GIVEN DATA:
◆ ◆ ◆ ◆ ◆ ◆ ◆
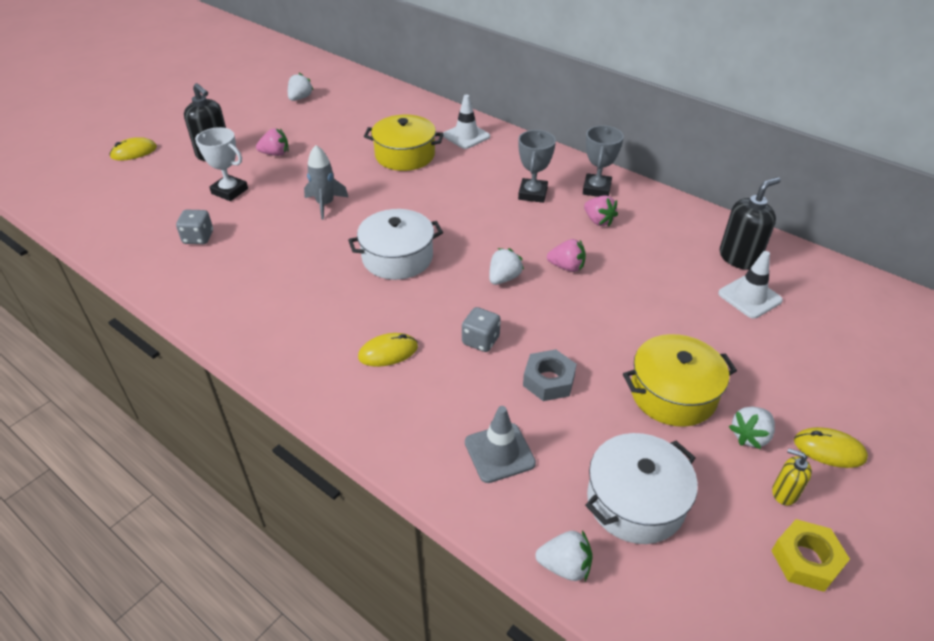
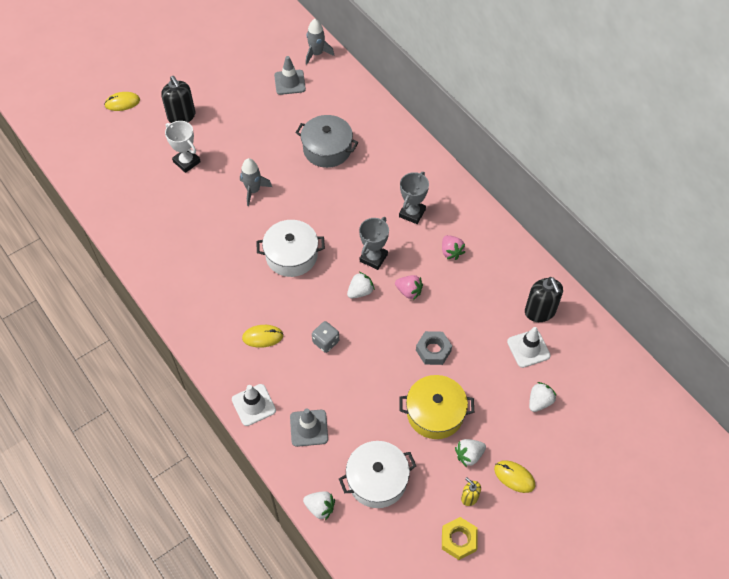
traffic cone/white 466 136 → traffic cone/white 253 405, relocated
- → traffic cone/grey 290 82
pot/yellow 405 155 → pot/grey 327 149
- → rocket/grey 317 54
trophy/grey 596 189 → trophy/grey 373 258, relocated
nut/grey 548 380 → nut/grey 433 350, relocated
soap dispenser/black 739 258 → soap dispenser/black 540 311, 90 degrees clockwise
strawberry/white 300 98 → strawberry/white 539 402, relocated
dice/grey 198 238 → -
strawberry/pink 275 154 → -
◆ ◆ ◆ ◆ ◆ ◆ ◆
AIM OF THE EXERCISE: The lines to output run from the one containing "- → traffic cone/grey 290 82" to the last line of the entries; give them back exactly.

EXERCISE ANSWER:
- → traffic cone/grey 290 82
pot/yellow 405 155 → pot/grey 327 149
- → rocket/grey 317 54
trophy/grey 596 189 → trophy/grey 373 258, relocated
nut/grey 548 380 → nut/grey 433 350, relocated
soap dispenser/black 739 258 → soap dispenser/black 540 311, 90 degrees clockwise
strawberry/white 300 98 → strawberry/white 539 402, relocated
dice/grey 198 238 → -
strawberry/pink 275 154 → -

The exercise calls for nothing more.